▸ Material provided:
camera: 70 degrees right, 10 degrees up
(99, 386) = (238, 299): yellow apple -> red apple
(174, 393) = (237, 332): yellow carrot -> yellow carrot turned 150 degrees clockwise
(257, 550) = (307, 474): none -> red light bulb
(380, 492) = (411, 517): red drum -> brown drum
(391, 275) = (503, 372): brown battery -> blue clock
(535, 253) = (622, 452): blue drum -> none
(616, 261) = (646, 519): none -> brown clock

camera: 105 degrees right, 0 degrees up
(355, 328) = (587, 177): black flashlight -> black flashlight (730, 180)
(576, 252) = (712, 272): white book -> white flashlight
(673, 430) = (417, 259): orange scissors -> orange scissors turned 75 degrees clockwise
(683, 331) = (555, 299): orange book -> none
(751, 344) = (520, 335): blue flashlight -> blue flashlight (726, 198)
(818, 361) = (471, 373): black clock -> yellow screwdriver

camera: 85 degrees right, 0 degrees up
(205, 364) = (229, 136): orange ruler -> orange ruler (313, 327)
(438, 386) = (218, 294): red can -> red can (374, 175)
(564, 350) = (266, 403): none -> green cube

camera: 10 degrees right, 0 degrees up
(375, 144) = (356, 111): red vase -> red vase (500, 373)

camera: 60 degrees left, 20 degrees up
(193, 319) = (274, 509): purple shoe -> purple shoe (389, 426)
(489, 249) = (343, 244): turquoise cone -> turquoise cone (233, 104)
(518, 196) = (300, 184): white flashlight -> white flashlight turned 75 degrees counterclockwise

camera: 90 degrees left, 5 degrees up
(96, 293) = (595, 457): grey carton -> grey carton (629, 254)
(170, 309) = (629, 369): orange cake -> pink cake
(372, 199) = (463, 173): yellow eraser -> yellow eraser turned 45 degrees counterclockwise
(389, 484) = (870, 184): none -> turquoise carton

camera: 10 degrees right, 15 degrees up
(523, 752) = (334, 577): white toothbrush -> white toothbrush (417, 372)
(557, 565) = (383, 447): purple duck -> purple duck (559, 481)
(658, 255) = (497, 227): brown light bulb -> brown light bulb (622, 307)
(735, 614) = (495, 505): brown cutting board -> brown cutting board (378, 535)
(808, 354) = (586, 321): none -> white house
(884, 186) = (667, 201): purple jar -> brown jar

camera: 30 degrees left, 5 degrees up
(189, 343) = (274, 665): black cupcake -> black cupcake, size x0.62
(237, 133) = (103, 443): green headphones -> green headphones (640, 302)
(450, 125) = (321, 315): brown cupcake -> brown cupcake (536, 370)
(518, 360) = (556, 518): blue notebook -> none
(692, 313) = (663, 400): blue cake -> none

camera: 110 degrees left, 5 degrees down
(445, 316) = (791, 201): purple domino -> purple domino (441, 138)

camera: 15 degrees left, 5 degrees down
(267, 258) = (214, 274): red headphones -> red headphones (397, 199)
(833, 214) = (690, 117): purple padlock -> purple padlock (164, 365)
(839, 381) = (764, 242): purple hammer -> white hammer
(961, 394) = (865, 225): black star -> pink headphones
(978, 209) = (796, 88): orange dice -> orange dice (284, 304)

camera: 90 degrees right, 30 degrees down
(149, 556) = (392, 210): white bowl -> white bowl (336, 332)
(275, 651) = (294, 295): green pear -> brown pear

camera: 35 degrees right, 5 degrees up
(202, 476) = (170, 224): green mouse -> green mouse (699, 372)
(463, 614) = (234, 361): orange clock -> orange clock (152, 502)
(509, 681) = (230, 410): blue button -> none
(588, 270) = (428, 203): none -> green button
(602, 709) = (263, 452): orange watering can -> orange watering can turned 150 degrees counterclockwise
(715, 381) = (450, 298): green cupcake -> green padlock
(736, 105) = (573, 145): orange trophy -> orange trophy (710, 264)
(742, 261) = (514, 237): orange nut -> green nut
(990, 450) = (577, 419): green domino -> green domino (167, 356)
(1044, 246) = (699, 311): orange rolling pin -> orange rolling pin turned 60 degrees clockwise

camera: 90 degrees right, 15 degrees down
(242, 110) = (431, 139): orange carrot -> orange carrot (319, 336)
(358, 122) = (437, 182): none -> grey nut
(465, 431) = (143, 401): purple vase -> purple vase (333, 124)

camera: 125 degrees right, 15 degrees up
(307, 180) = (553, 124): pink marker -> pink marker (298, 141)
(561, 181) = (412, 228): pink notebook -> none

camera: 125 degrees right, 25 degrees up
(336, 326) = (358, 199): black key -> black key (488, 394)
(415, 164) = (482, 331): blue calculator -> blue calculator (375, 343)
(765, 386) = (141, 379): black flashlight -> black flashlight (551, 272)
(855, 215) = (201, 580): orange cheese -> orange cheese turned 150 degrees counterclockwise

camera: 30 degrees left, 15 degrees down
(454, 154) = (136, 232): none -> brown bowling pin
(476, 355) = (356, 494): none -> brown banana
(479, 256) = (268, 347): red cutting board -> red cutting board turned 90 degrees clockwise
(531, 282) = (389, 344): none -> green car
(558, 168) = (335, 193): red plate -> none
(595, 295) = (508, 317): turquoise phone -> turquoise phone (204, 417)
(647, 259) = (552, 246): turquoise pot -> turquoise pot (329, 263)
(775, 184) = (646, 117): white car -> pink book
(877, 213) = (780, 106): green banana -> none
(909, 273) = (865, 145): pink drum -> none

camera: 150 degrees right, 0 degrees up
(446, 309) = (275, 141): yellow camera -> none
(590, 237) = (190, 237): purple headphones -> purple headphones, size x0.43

▸ Problem to solve:
A verbatim copy of the lines from the one with "(561, 181) = (412, 228): pink" to the end of the listing is the whole answer.

▸ Solution:
(561, 181) = (412, 228): pink notebook -> none

camera: 125 degrees right, 25 degrees up
(336, 326) = (358, 199): black key -> black key (488, 394)
(415, 164) = (482, 331): blue calculator -> blue calculator (375, 343)
(765, 386) = (141, 379): black flashlight -> black flashlight (551, 272)
(855, 215) = (201, 580): orange cheese -> orange cheese turned 150 degrees counterclockwise

camera: 30 degrees left, 15 degrees down
(454, 154) = (136, 232): none -> brown bowling pin
(476, 355) = (356, 494): none -> brown banana
(479, 256) = (268, 347): red cutting board -> red cutting board turned 90 degrees clockwise
(531, 282) = (389, 344): none -> green car
(558, 168) = (335, 193): red plate -> none
(595, 295) = (508, 317): turquoise phone -> turquoise phone (204, 417)
(647, 259) = (552, 246): turquoise pot -> turquoise pot (329, 263)
(775, 184) = (646, 117): white car -> pink book
(877, 213) = (780, 106): green banana -> none
(909, 273) = (865, 145): pink drum -> none

camera: 150 degrees right, 0 degrees up
(446, 309) = (275, 141): yellow camera -> none
(590, 237) = (190, 237): purple headphones -> purple headphones, size x0.43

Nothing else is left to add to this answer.